• Task brief
Nothing in the data should change when you return it, but leave the pictures out.

——————————

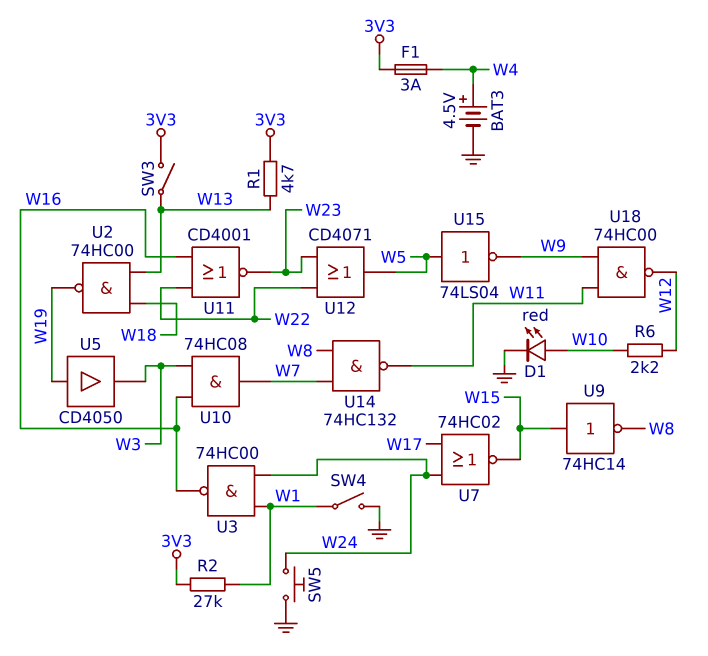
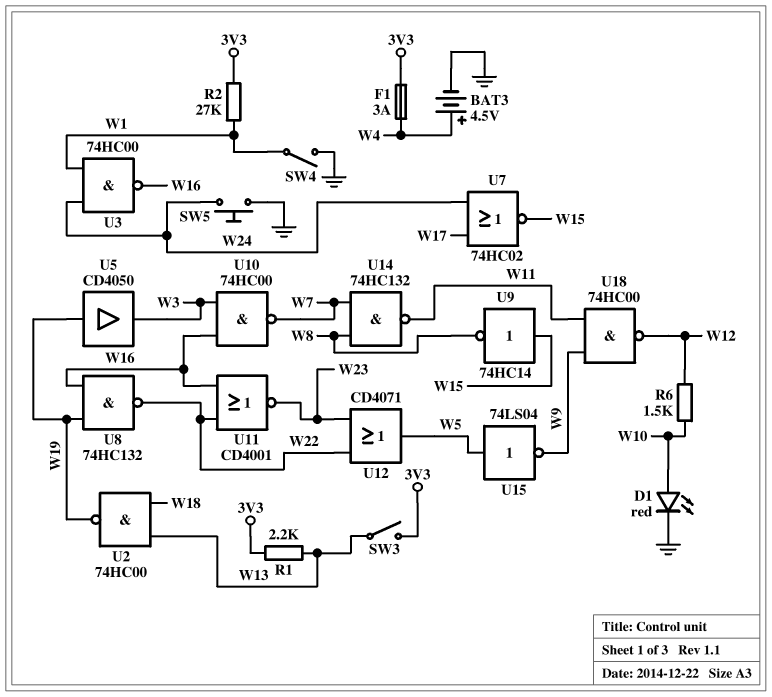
R1: 4.7k (3V3, W13) -> 2.2k (3V3, W13)
R6: 2.2k (W10, W12) -> 1.5k (W10, W12)
U8: none -> NAND 74HC132 (in W16, in W19, out W22)
U10: AND 74HC08 (in W3, in W16, out W7) -> NAND 74HC00 (in W3, in W16, out W7)

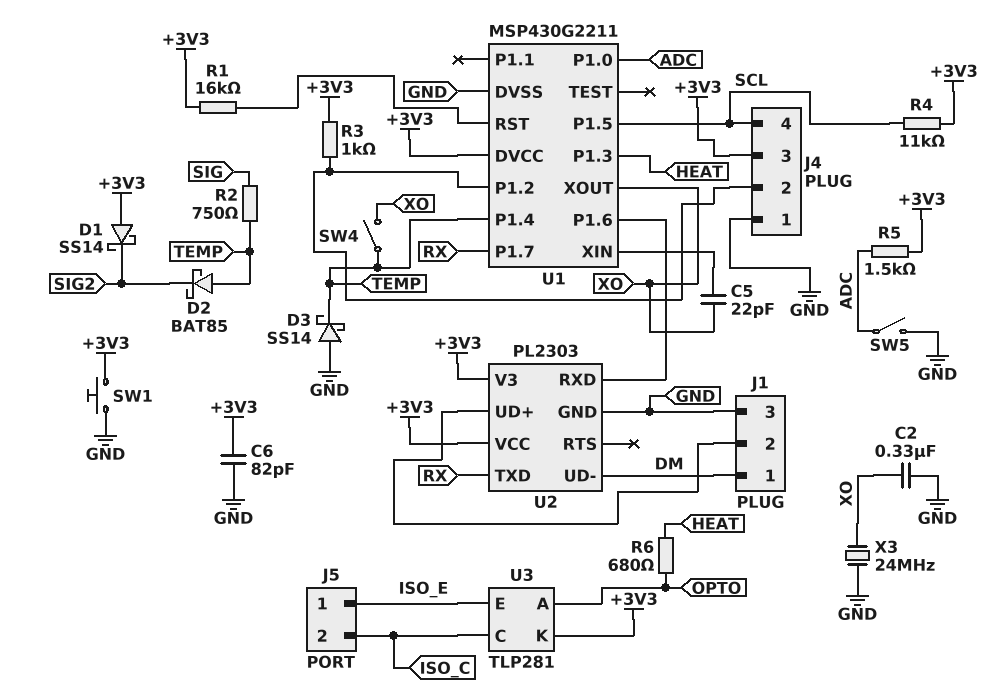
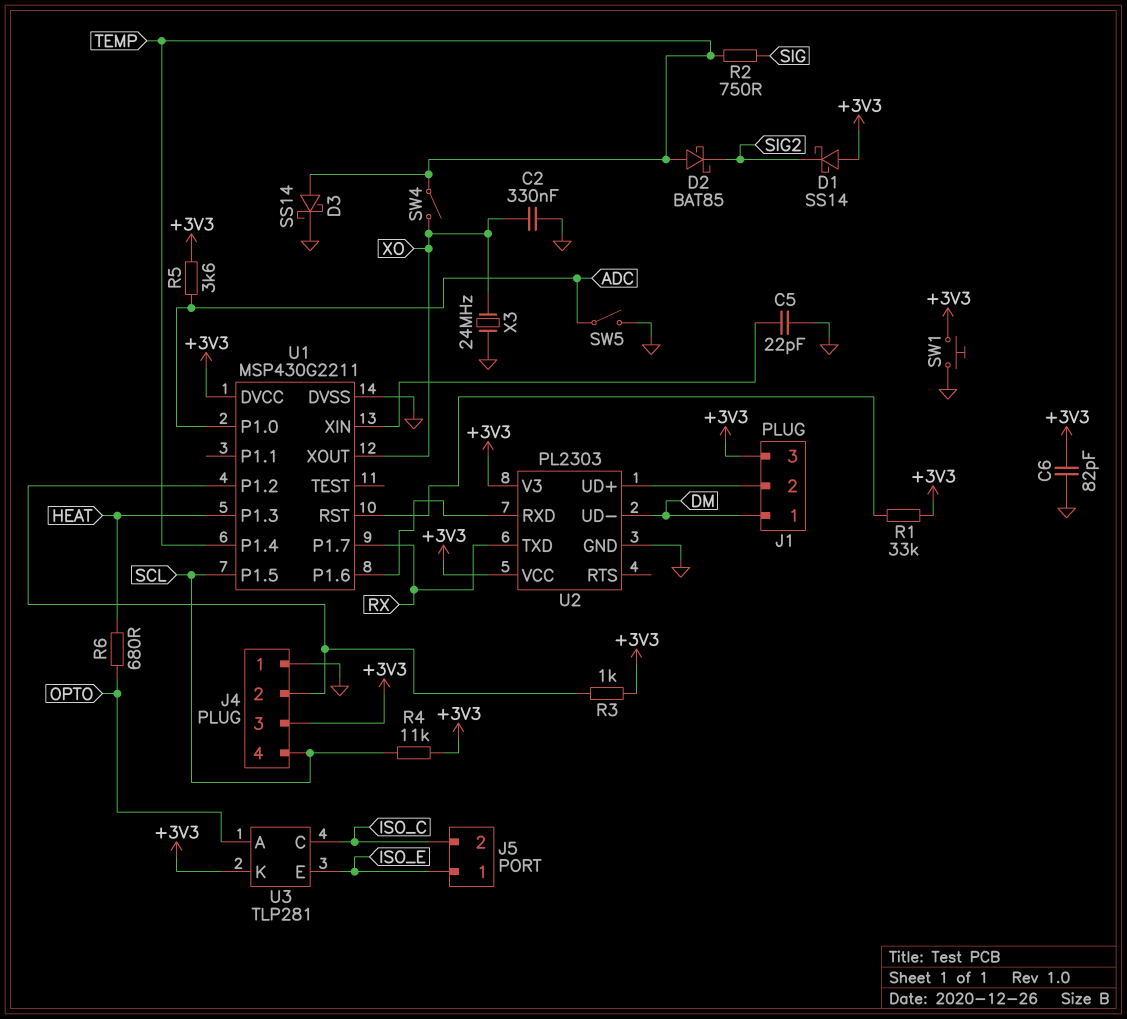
C5: 22pF (U1/XIN, XO) -> 22pF (GND, U1/XIN)
D3: schottky SS14 (A GND, K TEMP) -> schottky SS14 (A TEMP, K GND)
J1 pin 3: GND -> +3V3
R1: 16k (+3V3, U1/RST) -> 33k (+3V3, U1/RST)
R5: 1.5k (+3V3, ADC) -> 3.6k (+3V3, ADC)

——————————

• Completed exercise
R1: 4.7k (3V3, W13) -> 2.2k (3V3, W13)
R6: 2.2k (W10, W12) -> 1.5k (W10, W12)
U8: none -> NAND 74HC132 (in W16, in W19, out W22)
U10: AND 74HC08 (in W3, in W16, out W7) -> NAND 74HC00 (in W3, in W16, out W7)

C5: 22pF (U1/XIN, XO) -> 22pF (GND, U1/XIN)
D3: schottky SS14 (A GND, K TEMP) -> schottky SS14 (A TEMP, K GND)
J1 pin 3: GND -> +3V3
R1: 16k (+3V3, U1/RST) -> 33k (+3V3, U1/RST)
R5: 1.5k (+3V3, ADC) -> 3.6k (+3V3, ADC)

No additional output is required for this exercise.